Recorded information START
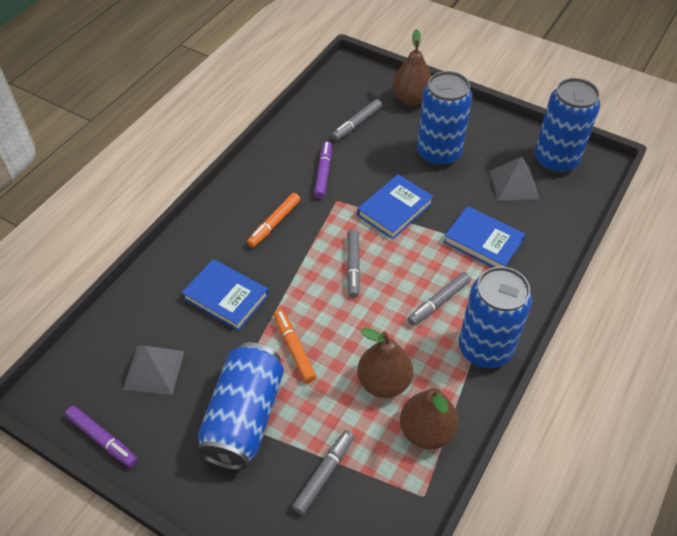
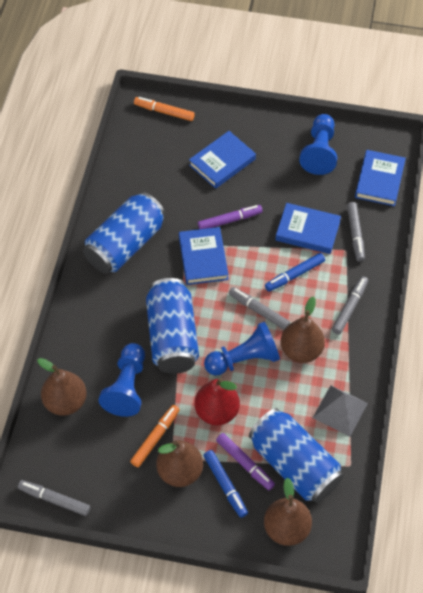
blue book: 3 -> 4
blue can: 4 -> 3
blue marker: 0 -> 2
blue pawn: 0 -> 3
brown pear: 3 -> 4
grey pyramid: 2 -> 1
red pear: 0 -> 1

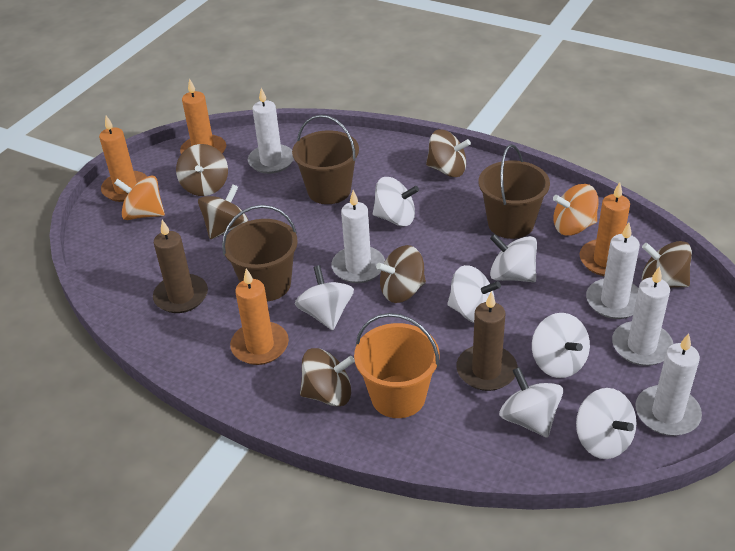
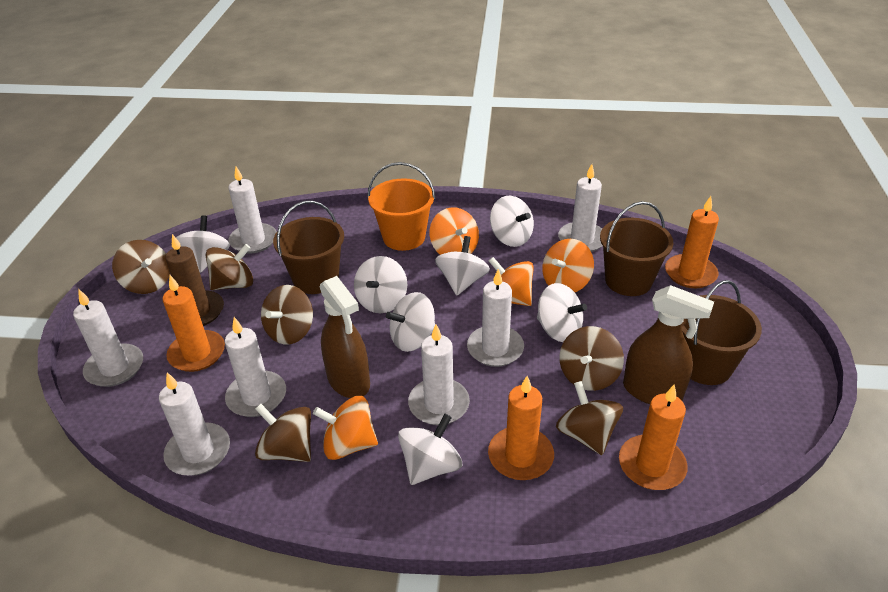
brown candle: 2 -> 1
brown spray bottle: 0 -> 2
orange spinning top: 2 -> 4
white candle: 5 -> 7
Recorded information END
Exercise requirements:
List each line of the records that holds the string "brown".

Answer box:
brown pear: 3 -> 4
brown candle: 2 -> 1
brown spray bottle: 0 -> 2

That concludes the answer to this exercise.